Excerpted data =>
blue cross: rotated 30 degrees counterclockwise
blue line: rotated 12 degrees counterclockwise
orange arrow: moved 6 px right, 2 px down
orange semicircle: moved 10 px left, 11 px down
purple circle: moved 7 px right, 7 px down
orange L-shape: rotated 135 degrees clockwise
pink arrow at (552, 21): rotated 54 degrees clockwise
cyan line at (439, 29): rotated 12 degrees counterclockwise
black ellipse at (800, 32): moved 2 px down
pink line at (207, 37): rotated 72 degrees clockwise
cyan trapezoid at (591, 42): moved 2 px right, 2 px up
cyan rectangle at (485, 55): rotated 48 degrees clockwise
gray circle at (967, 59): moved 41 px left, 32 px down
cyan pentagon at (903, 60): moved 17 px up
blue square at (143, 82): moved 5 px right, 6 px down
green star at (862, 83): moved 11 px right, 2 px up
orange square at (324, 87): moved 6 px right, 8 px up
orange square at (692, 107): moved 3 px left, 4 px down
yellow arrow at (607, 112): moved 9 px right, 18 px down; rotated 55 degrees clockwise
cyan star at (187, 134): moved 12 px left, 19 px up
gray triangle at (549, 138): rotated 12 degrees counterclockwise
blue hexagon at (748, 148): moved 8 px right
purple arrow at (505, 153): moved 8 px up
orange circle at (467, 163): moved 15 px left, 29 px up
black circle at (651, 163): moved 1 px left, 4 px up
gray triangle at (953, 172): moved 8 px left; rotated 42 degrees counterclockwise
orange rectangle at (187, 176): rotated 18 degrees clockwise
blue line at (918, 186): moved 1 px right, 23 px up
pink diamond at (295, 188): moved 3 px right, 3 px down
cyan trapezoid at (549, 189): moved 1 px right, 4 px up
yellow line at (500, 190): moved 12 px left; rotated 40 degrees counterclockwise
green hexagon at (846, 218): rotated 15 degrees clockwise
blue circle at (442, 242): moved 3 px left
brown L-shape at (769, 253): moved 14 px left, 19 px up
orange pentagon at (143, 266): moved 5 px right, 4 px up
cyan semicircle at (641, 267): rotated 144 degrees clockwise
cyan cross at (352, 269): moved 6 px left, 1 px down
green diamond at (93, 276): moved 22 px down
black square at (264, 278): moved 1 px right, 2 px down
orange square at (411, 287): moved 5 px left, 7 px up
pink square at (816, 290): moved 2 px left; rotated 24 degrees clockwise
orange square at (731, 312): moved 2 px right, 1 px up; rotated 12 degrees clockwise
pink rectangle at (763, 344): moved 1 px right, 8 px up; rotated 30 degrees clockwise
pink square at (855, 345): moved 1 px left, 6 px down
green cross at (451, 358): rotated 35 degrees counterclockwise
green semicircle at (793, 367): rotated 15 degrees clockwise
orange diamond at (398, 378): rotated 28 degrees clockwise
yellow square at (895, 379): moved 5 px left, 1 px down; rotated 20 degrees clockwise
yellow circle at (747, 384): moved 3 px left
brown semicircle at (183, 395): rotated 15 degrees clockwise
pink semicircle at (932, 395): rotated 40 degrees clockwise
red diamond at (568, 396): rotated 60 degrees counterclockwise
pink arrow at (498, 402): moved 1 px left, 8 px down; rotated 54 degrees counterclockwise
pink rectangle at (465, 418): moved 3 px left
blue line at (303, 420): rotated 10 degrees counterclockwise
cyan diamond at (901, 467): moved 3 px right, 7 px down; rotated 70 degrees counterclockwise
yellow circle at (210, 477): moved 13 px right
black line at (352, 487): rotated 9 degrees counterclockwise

The task =>
In the listing above, find the line with "cyan star at" and the line with "purple arrow at (505, 153): moved 8 px up", then reproduce both and every line between them exactly.

Exercise output =>
cyan star at (187, 134): moved 12 px left, 19 px up
gray triangle at (549, 138): rotated 12 degrees counterclockwise
blue hexagon at (748, 148): moved 8 px right
purple arrow at (505, 153): moved 8 px up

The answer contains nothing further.